### RECORD EXTRACTS
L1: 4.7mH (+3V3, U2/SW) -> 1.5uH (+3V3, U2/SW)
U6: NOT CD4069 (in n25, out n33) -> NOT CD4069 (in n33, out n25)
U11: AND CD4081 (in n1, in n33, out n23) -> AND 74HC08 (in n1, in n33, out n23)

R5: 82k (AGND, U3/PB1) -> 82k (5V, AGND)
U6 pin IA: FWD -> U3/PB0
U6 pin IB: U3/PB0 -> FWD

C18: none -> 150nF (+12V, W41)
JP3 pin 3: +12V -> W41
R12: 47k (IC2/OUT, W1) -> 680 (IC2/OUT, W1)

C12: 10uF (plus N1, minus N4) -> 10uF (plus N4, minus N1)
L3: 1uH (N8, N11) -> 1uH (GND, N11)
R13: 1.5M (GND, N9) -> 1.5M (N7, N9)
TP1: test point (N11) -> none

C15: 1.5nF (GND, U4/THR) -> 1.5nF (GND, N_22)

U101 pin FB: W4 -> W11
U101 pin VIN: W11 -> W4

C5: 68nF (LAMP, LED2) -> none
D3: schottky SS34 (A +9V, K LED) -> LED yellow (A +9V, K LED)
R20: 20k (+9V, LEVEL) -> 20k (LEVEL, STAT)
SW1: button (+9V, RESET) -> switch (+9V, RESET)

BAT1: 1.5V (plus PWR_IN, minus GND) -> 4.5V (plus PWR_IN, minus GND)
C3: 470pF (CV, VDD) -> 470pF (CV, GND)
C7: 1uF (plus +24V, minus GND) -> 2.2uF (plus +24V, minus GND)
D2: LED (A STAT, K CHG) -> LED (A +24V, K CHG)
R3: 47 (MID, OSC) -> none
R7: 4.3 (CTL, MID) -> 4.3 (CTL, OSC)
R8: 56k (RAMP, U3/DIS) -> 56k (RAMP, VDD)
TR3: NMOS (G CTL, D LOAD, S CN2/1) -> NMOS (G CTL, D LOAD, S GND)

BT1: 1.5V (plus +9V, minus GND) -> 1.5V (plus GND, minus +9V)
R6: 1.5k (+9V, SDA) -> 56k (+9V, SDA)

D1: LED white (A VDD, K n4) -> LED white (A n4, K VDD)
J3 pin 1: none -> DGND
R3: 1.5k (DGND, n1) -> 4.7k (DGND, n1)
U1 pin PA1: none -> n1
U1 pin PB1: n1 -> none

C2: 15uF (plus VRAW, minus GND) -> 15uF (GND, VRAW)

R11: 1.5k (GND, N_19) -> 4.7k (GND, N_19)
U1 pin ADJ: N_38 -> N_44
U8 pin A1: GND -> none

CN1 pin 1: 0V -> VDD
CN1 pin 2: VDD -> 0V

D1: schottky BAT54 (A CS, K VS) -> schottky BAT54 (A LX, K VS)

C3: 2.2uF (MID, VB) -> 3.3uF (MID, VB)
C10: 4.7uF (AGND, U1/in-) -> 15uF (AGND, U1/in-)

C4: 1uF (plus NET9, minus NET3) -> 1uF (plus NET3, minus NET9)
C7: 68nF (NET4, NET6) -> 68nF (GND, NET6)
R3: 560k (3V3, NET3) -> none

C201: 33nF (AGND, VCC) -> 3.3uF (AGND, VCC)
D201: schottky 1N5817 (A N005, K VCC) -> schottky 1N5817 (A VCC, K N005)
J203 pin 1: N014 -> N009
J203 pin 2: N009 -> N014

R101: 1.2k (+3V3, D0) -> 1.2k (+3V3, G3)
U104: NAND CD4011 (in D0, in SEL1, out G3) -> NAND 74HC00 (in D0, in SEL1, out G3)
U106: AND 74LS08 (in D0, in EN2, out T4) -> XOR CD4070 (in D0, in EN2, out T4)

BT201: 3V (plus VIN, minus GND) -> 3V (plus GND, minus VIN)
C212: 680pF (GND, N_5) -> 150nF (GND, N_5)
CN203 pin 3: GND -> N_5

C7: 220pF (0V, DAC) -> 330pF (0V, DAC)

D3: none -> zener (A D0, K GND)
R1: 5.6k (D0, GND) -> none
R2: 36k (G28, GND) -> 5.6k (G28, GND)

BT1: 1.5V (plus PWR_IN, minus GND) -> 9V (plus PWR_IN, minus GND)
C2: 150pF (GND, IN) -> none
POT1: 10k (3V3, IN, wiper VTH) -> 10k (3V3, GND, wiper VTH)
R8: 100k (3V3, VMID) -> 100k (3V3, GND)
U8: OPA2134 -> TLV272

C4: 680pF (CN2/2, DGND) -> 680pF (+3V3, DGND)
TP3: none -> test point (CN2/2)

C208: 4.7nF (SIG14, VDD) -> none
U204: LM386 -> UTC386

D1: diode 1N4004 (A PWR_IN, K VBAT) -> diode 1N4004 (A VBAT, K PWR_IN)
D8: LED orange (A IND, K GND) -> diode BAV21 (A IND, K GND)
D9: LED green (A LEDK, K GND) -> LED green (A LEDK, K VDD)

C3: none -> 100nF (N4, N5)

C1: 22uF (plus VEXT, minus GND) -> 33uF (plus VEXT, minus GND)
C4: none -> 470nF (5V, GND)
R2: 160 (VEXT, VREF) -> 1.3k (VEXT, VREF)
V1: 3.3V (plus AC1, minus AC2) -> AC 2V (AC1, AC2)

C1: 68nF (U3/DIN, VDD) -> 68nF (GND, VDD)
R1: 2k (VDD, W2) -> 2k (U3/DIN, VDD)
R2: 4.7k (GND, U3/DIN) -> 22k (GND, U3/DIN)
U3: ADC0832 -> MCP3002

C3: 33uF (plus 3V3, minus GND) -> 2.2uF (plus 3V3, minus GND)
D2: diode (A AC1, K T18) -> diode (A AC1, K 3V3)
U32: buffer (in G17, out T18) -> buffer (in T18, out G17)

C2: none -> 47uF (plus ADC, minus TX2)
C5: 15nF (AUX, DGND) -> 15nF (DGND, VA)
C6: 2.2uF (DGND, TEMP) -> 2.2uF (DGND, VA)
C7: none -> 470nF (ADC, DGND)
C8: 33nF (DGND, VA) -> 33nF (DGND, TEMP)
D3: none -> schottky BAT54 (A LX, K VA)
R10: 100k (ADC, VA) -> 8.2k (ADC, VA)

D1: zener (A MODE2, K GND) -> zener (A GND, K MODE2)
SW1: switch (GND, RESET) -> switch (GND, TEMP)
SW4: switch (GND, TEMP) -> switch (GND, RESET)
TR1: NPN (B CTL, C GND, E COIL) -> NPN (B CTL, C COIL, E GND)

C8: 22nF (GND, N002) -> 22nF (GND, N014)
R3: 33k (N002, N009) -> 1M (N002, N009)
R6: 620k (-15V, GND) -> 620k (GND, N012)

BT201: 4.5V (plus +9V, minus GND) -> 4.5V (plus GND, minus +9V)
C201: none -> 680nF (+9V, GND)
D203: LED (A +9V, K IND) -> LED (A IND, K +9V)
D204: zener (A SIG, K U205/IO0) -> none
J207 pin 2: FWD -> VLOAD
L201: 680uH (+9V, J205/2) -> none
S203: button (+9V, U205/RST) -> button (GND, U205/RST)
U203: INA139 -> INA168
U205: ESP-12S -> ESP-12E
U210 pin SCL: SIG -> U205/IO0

### TASK DESCRIPTION
Output the lines above between the one holding "C7: 1uF (plus" and the one holding "U204: LM386 -> UTC386", inclusive, with nothing before or after them.

### EXERCISE ANSWER
C7: 1uF (plus +24V, minus GND) -> 2.2uF (plus +24V, minus GND)
D2: LED (A STAT, K CHG) -> LED (A +24V, K CHG)
R3: 47 (MID, OSC) -> none
R7: 4.3 (CTL, MID) -> 4.3 (CTL, OSC)
R8: 56k (RAMP, U3/DIS) -> 56k (RAMP, VDD)
TR3: NMOS (G CTL, D LOAD, S CN2/1) -> NMOS (G CTL, D LOAD, S GND)

BT1: 1.5V (plus +9V, minus GND) -> 1.5V (plus GND, minus +9V)
R6: 1.5k (+9V, SDA) -> 56k (+9V, SDA)

D1: LED white (A VDD, K n4) -> LED white (A n4, K VDD)
J3 pin 1: none -> DGND
R3: 1.5k (DGND, n1) -> 4.7k (DGND, n1)
U1 pin PA1: none -> n1
U1 pin PB1: n1 -> none

C2: 15uF (plus VRAW, minus GND) -> 15uF (GND, VRAW)

R11: 1.5k (GND, N_19) -> 4.7k (GND, N_19)
U1 pin ADJ: N_38 -> N_44
U8 pin A1: GND -> none

CN1 pin 1: 0V -> VDD
CN1 pin 2: VDD -> 0V

D1: schottky BAT54 (A CS, K VS) -> schottky BAT54 (A LX, K VS)

C3: 2.2uF (MID, VB) -> 3.3uF (MID, VB)
C10: 4.7uF (AGND, U1/in-) -> 15uF (AGND, U1/in-)

C4: 1uF (plus NET9, minus NET3) -> 1uF (plus NET3, minus NET9)
C7: 68nF (NET4, NET6) -> 68nF (GND, NET6)
R3: 560k (3V3, NET3) -> none

C201: 33nF (AGND, VCC) -> 3.3uF (AGND, VCC)
D201: schottky 1N5817 (A N005, K VCC) -> schottky 1N5817 (A VCC, K N005)
J203 pin 1: N014 -> N009
J203 pin 2: N009 -> N014

R101: 1.2k (+3V3, D0) -> 1.2k (+3V3, G3)
U104: NAND CD4011 (in D0, in SEL1, out G3) -> NAND 74HC00 (in D0, in SEL1, out G3)
U106: AND 74LS08 (in D0, in EN2, out T4) -> XOR CD4070 (in D0, in EN2, out T4)

BT201: 3V (plus VIN, minus GND) -> 3V (plus GND, minus VIN)
C212: 680pF (GND, N_5) -> 150nF (GND, N_5)
CN203 pin 3: GND -> N_5

C7: 220pF (0V, DAC) -> 330pF (0V, DAC)

D3: none -> zener (A D0, K GND)
R1: 5.6k (D0, GND) -> none
R2: 36k (G28, GND) -> 5.6k (G28, GND)

BT1: 1.5V (plus PWR_IN, minus GND) -> 9V (plus PWR_IN, minus GND)
C2: 150pF (GND, IN) -> none
POT1: 10k (3V3, IN, wiper VTH) -> 10k (3V3, GND, wiper VTH)
R8: 100k (3V3, VMID) -> 100k (3V3, GND)
U8: OPA2134 -> TLV272

C4: 680pF (CN2/2, DGND) -> 680pF (+3V3, DGND)
TP3: none -> test point (CN2/2)

C208: 4.7nF (SIG14, VDD) -> none
U204: LM386 -> UTC386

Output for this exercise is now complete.